Your task:
Transcribe the following records exactly, images excluded.

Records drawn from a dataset
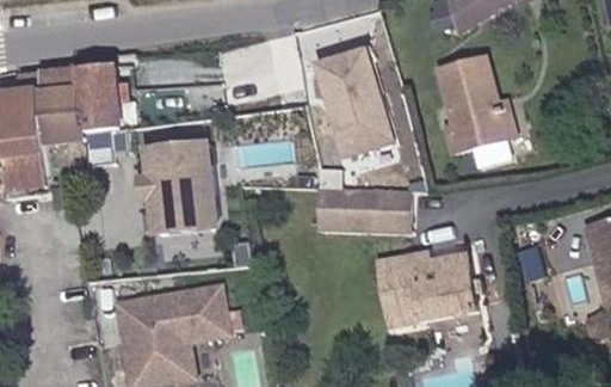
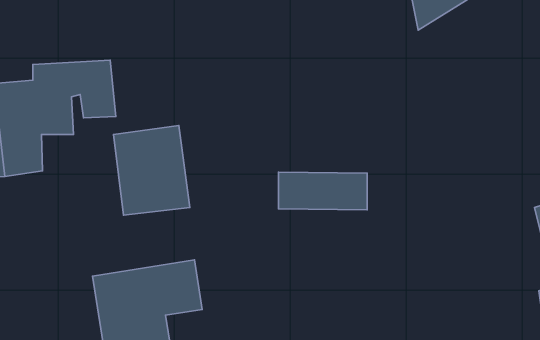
building: [309,48,389,159] -> none
building: [438,59,521,158] -> none
building: [376,247,483,327] -> none

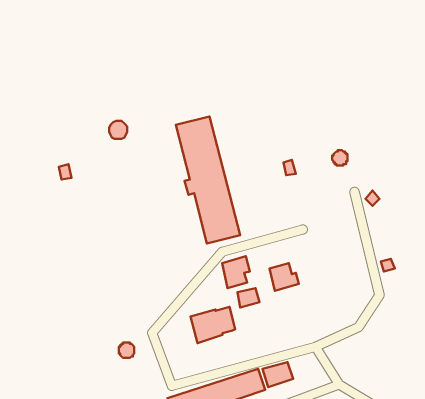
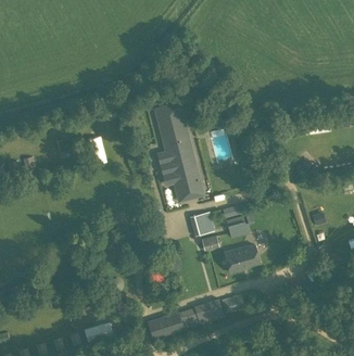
building: [191,307,235,343] -> [225,244,260,272]

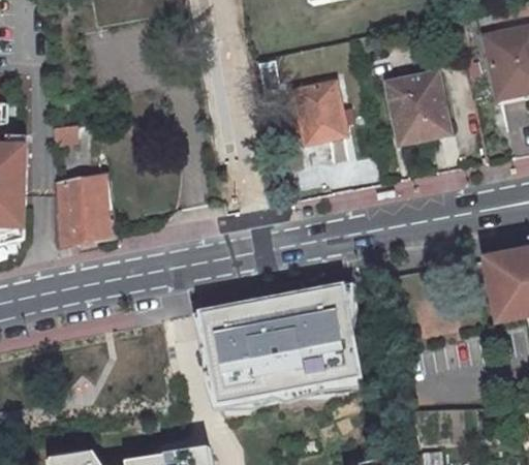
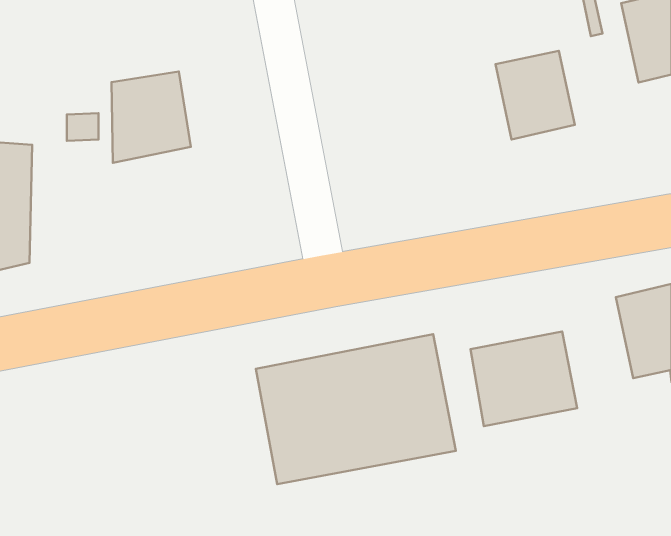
building: [295,79,344,140] -> none
building: [54,170,116,242] -> [111,71,191,163]
building: none -> [470,332,577,426]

Answer to the exercise:
building: [309,48,389,159] -> none
building: [438,59,521,158] -> none
building: [376,247,483,327] -> none

building: [191,307,235,343] -> [225,244,260,272]

building: [295,79,344,140] -> none
building: [54,170,116,242] -> [111,71,191,163]
building: none -> [470,332,577,426]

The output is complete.